▸ DATASET EXTRACT:
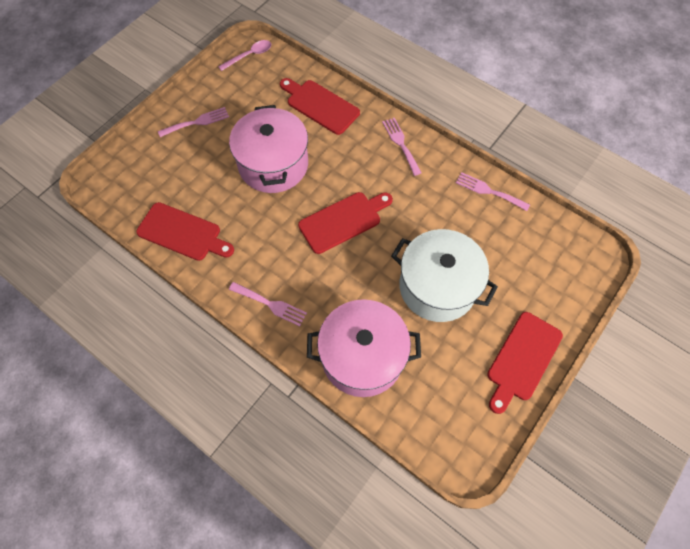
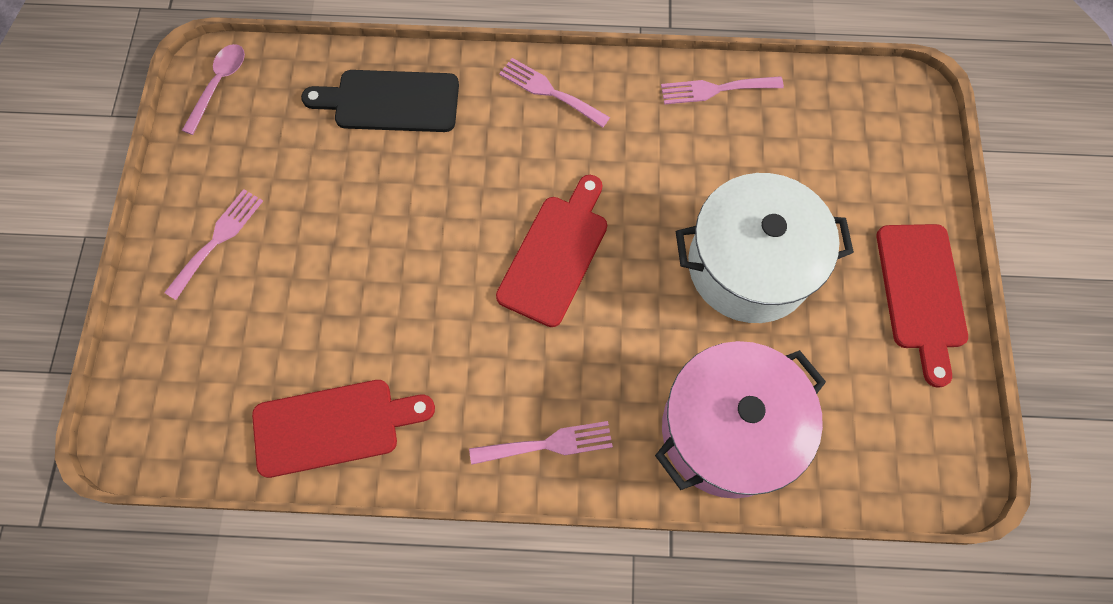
camera: 35 degrees left, 5 degrees up
(273, 165) = (390, 234): pink pot -> none
(320, 105) = (390, 101): red cutting board -> black cutting board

▸ WHAT THE EXERCISE ASKS: No pictures go in the copy. Set down all the data exactly.

▸ EXERCISE OUTPUT:
camera: 35 degrees left, 5 degrees up
(273, 165) = (390, 234): pink pot -> none
(320, 105) = (390, 101): red cutting board -> black cutting board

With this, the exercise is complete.